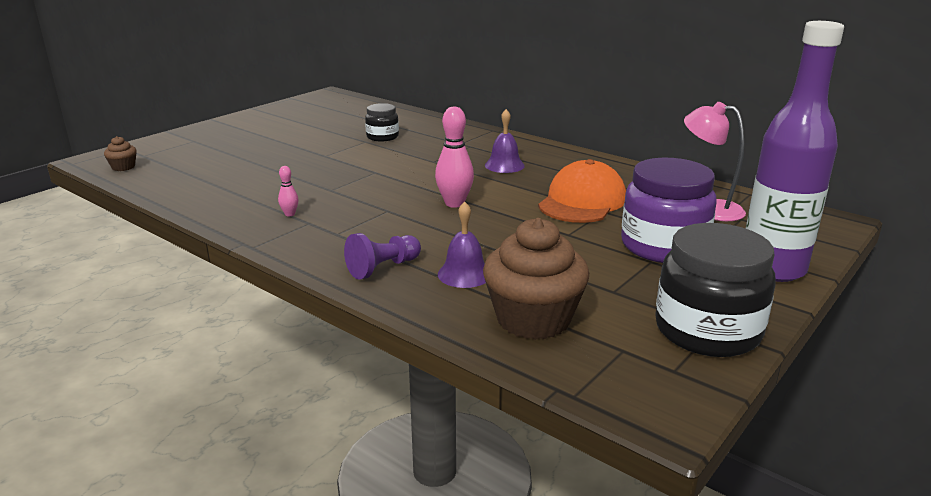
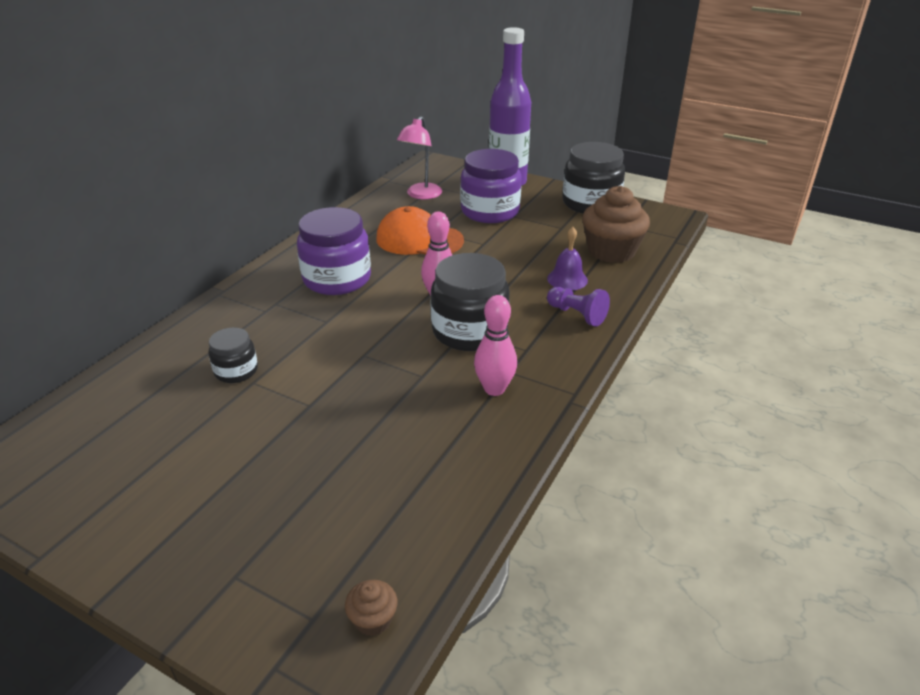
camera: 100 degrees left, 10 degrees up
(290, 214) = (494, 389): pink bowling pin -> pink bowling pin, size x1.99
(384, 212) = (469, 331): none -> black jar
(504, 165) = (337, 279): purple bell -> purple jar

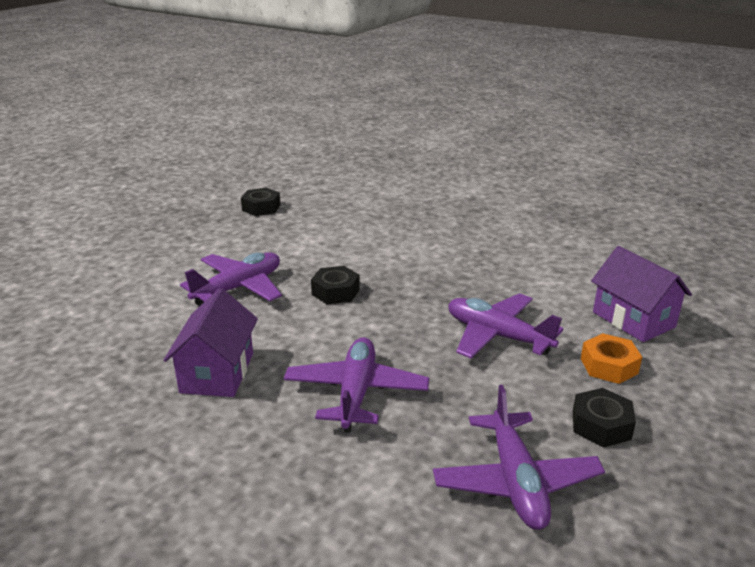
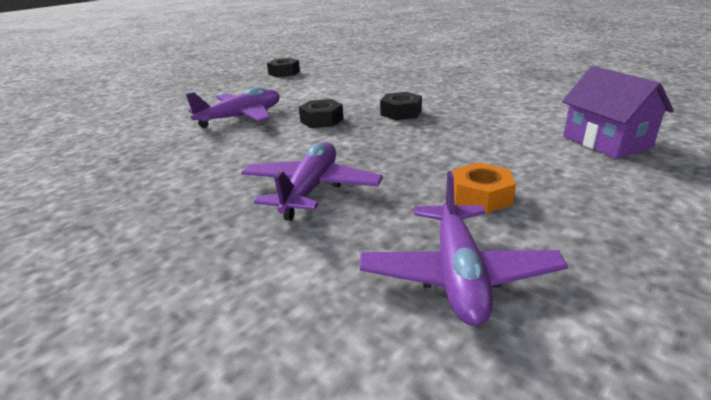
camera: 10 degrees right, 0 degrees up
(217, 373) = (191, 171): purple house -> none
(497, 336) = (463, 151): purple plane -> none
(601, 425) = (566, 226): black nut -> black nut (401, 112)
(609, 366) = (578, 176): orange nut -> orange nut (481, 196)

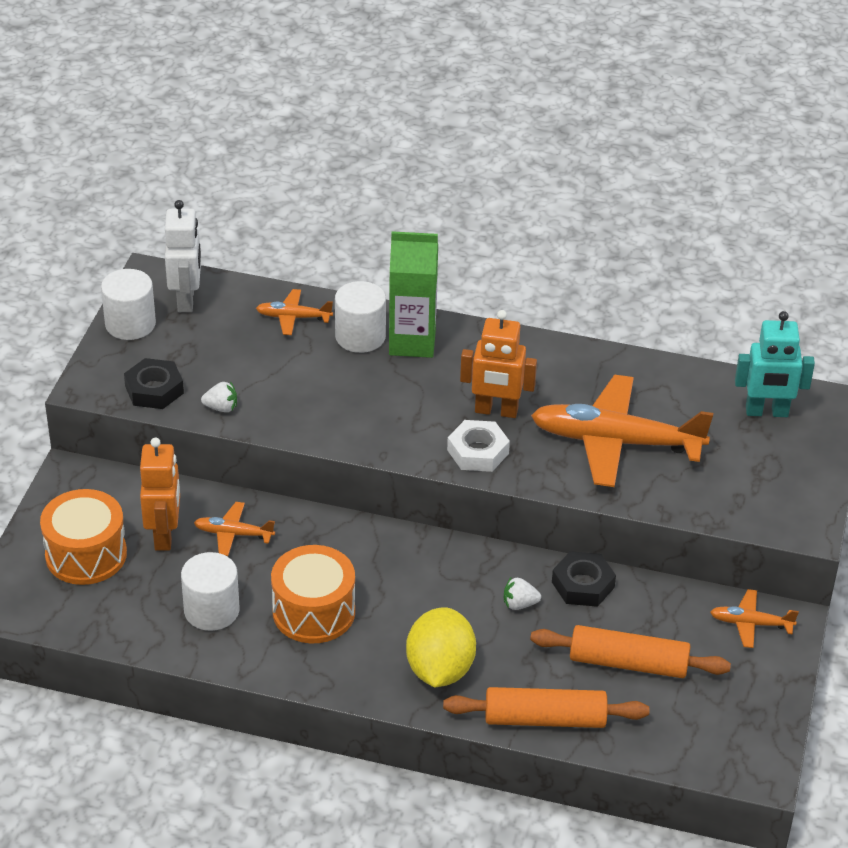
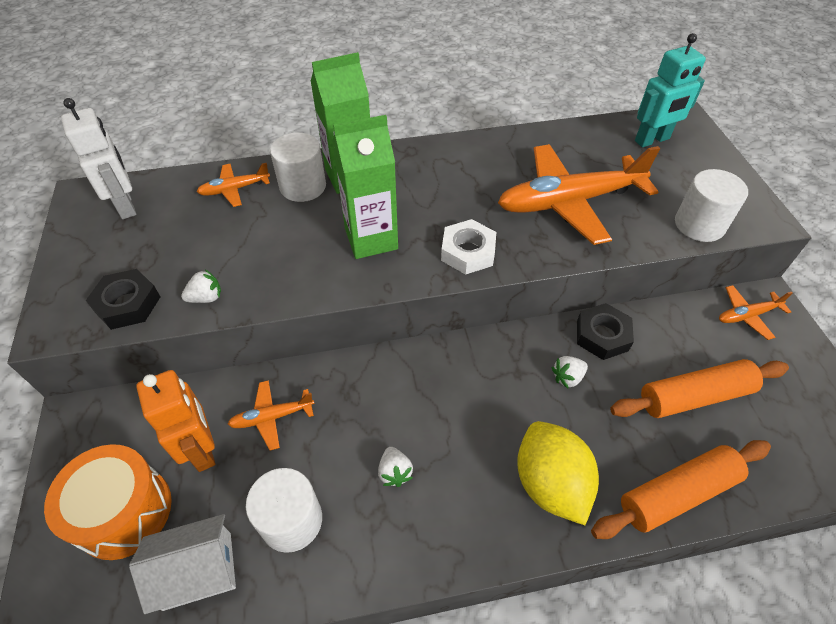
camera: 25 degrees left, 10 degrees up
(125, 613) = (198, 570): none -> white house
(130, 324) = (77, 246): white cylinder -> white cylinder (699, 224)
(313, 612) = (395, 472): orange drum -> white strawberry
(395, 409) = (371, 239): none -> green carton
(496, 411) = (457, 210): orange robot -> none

THE PROBLEM> Without any of its pictures, the listing is to be repeated exactly as it stands.

RESPONSE TO THIS EXERCISE>
camera: 100 degrees left, 10 degrees up
(290, 214) = (494, 389): pink bowling pin -> pink bowling pin, size x1.99
(384, 212) = (469, 331): none -> black jar
(504, 165) = (337, 279): purple bell -> purple jar

camera: 10 degrees right, 0 degrees up
(217, 373) = (191, 171): purple house -> none
(497, 336) = (463, 151): purple plane -> none
(601, 425) = (566, 226): black nut -> black nut (401, 112)
(609, 366) = (578, 176): orange nut -> orange nut (481, 196)

camera: 25 degrees left, 10 degrees up
(125, 613) = (198, 570): none -> white house
(130, 324) = (77, 246): white cylinder -> white cylinder (699, 224)
(313, 612) = (395, 472): orange drum -> white strawberry
(395, 409) = (371, 239): none -> green carton
(496, 411) = (457, 210): orange robot -> none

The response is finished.